A faithful copy without images is required: write out all the records exactly.

** The data follows **

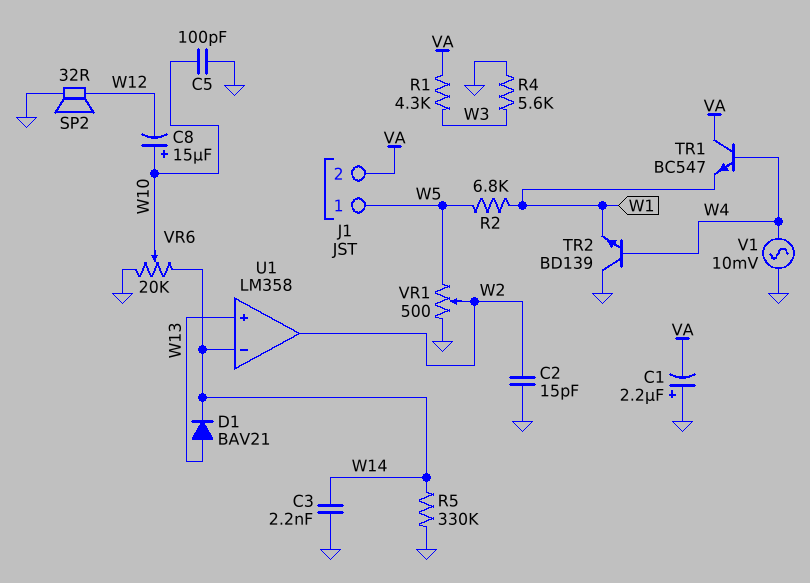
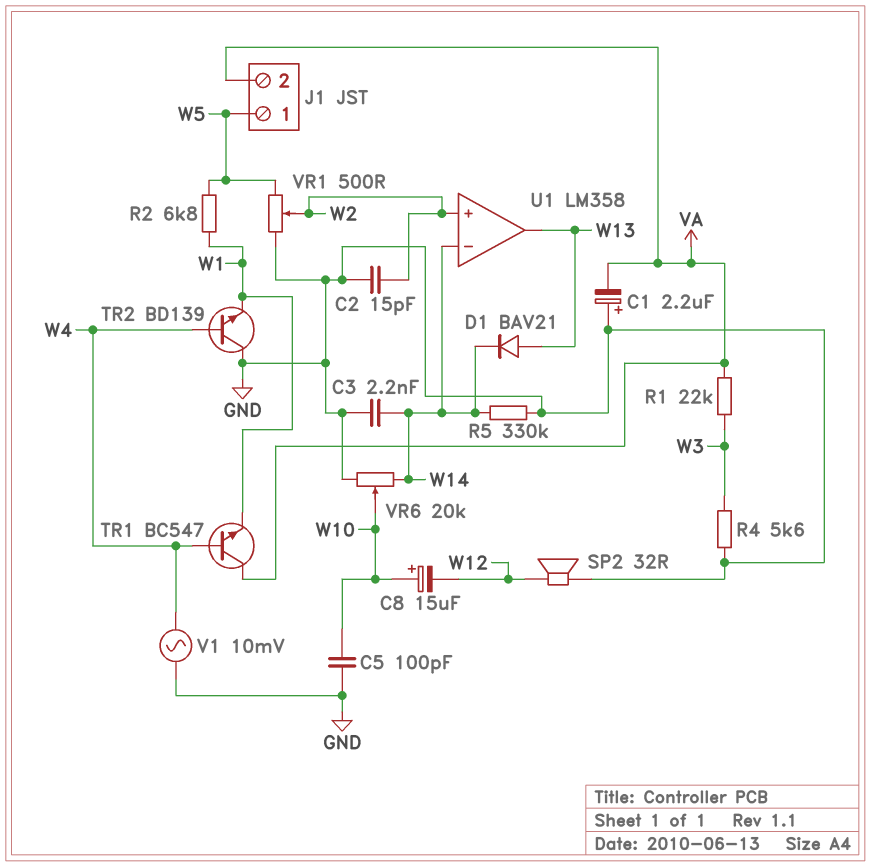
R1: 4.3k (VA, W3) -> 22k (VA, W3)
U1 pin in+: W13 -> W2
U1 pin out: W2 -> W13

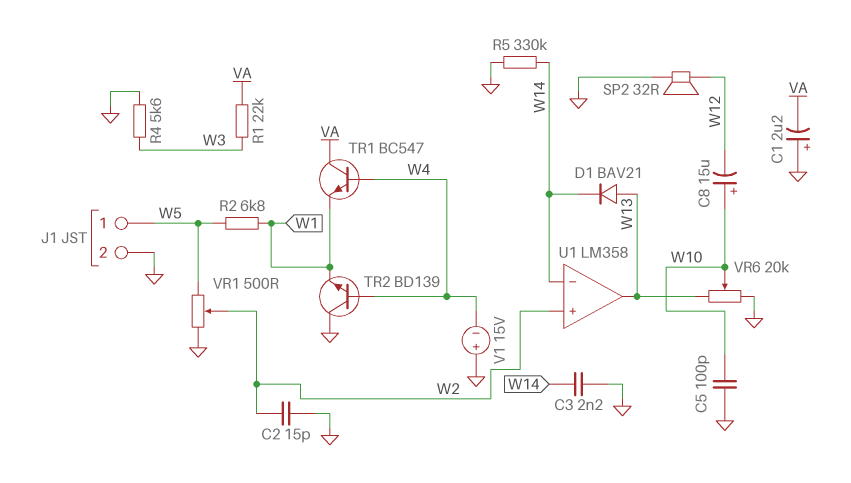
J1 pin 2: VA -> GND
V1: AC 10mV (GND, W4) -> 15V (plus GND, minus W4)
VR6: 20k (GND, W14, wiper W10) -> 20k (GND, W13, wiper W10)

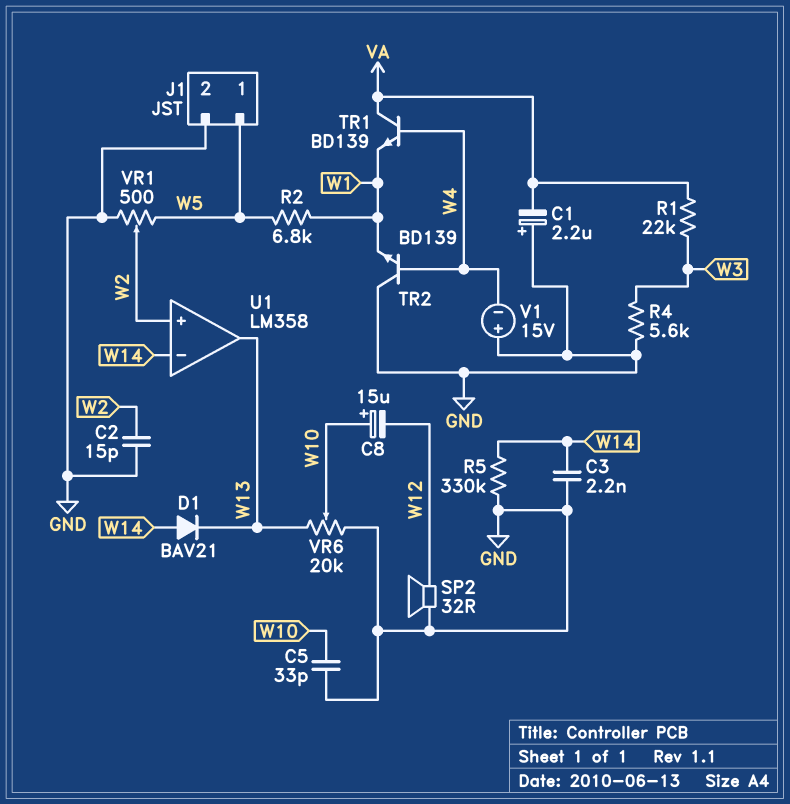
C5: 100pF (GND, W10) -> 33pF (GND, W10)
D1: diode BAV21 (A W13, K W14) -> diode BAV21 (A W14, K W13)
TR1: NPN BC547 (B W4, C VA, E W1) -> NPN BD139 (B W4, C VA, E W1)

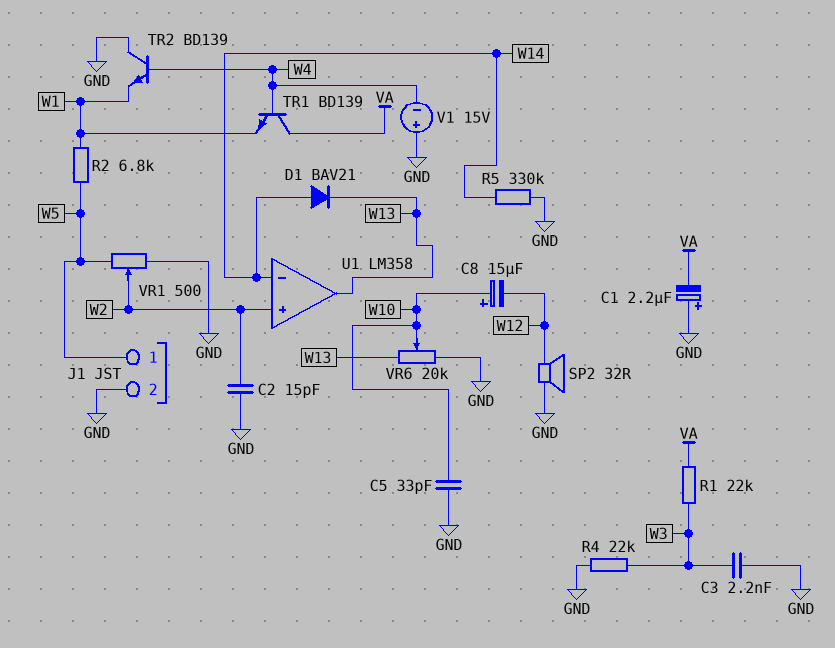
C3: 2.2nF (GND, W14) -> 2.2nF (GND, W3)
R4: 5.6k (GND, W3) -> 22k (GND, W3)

** End of The data **

**Answer box:**
R1: 4.3k (VA, W3) -> 22k (VA, W3)
U1 pin in+: W13 -> W2
U1 pin out: W2 -> W13

J1 pin 2: VA -> GND
V1: AC 10mV (GND, W4) -> 15V (plus GND, minus W4)
VR6: 20k (GND, W14, wiper W10) -> 20k (GND, W13, wiper W10)

C5: 100pF (GND, W10) -> 33pF (GND, W10)
D1: diode BAV21 (A W13, K W14) -> diode BAV21 (A W14, K W13)
TR1: NPN BC547 (B W4, C VA, E W1) -> NPN BD139 (B W4, C VA, E W1)

C3: 2.2nF (GND, W14) -> 2.2nF (GND, W3)
R4: 5.6k (GND, W3) -> 22k (GND, W3)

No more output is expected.